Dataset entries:
◇ ◇ ◇ ◇

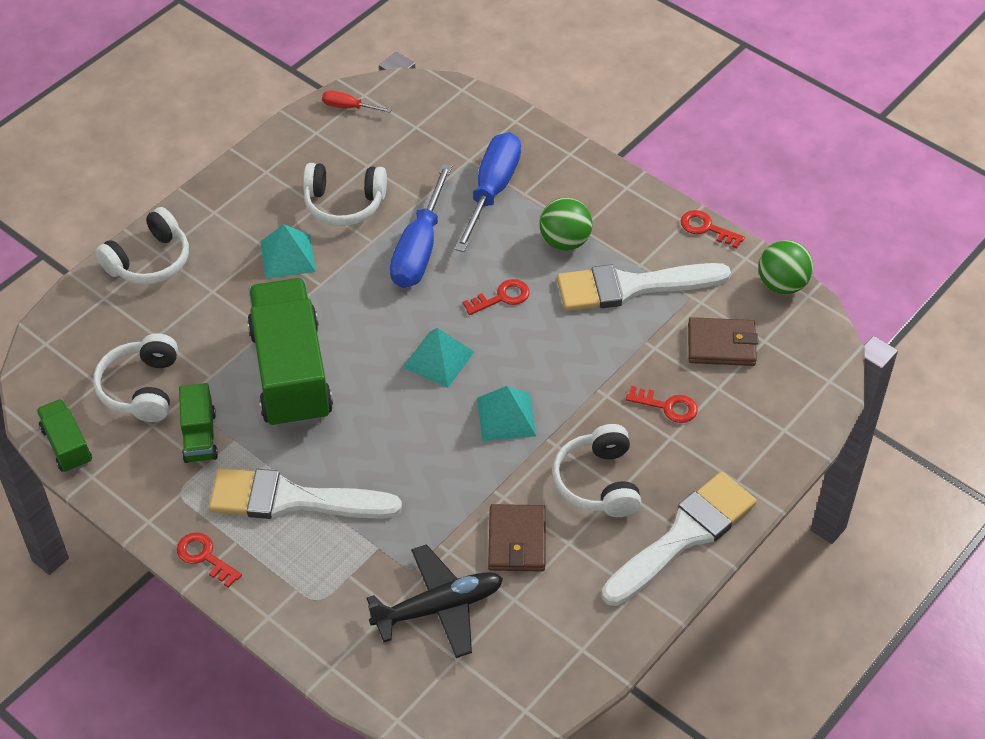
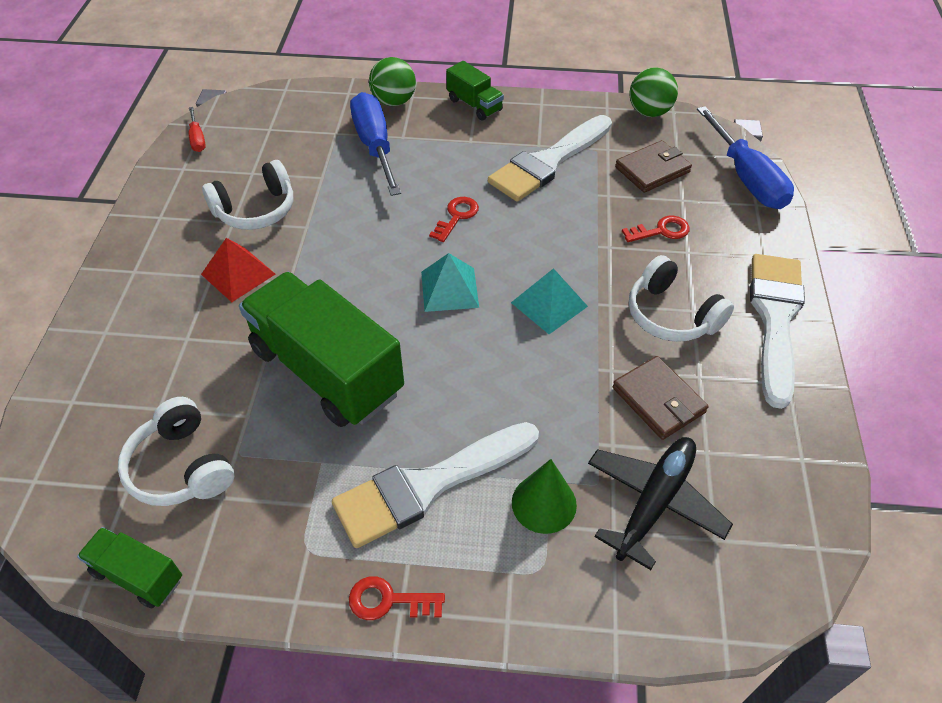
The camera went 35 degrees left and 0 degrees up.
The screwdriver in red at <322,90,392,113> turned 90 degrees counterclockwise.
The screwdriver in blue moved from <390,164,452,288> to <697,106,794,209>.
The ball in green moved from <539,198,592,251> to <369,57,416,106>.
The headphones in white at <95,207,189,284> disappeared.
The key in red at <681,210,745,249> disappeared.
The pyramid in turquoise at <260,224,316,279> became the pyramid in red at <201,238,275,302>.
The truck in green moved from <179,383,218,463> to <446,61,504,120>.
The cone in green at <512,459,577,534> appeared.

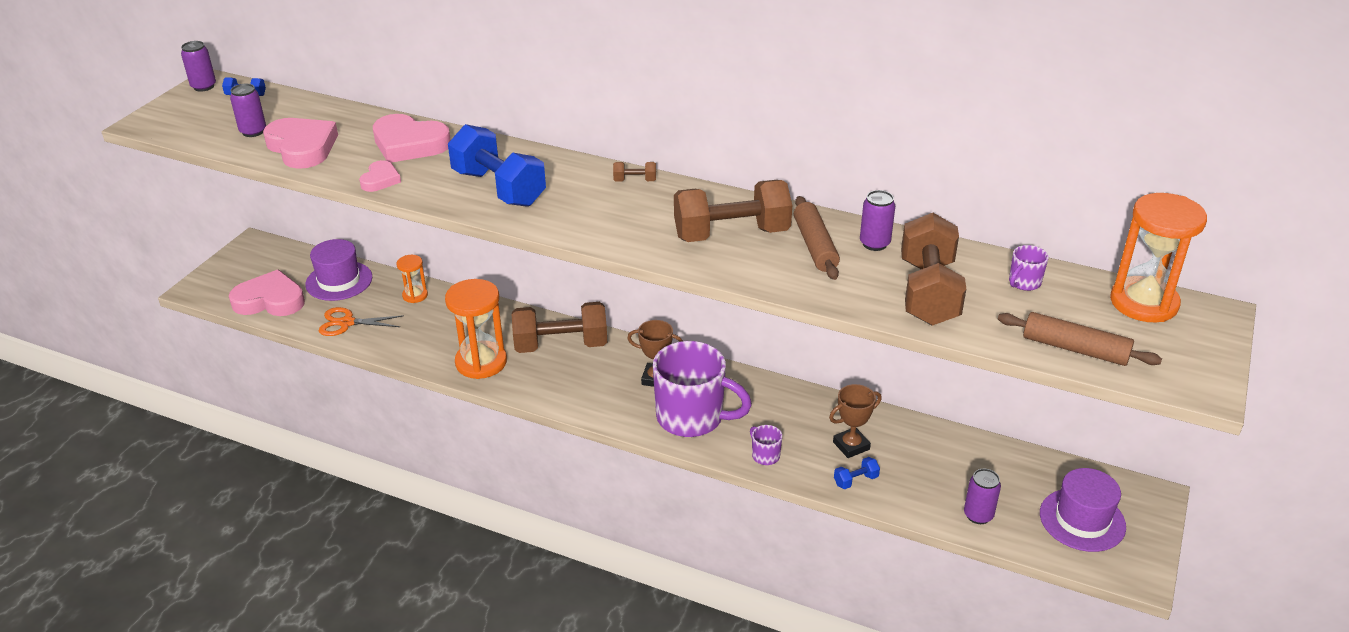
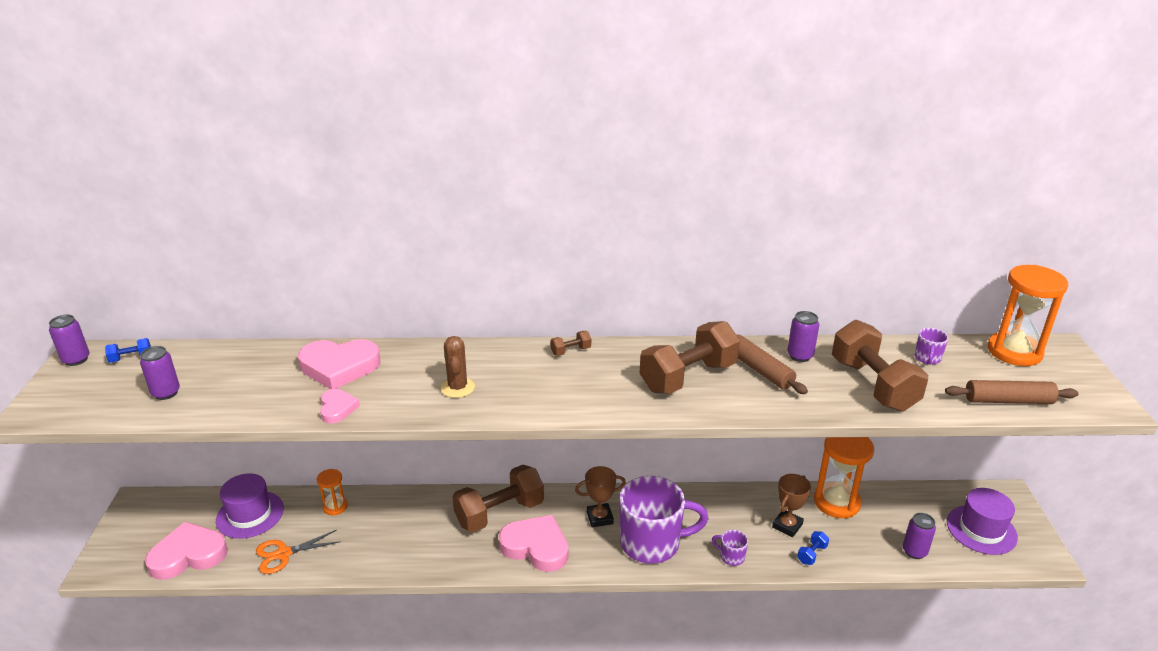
The camera went 25 degrees left and 5 degrees down.
The heart in pink moved from <263,118,338,169> to <499,515,568,572>.
The dumbbell in blue at <448,124,546,207> was replaced by the cactus in brown at <441,336,475,398>.
The hourglass in orange moved from <445,279,507,379> to <814,437,874,518>.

◇ ◇ ◇ ◇

TRY IT: Using the records above, set down exactly the lines from the one with "The key in red" through the one with "The truck in", inclusive, and nothing more.

YOUR RESPONSE:
The key in red at <681,210,745,249> disappeared.
The pyramid in turquoise at <260,224,316,279> became the pyramid in red at <201,238,275,302>.
The truck in green moved from <179,383,218,463> to <446,61,504,120>.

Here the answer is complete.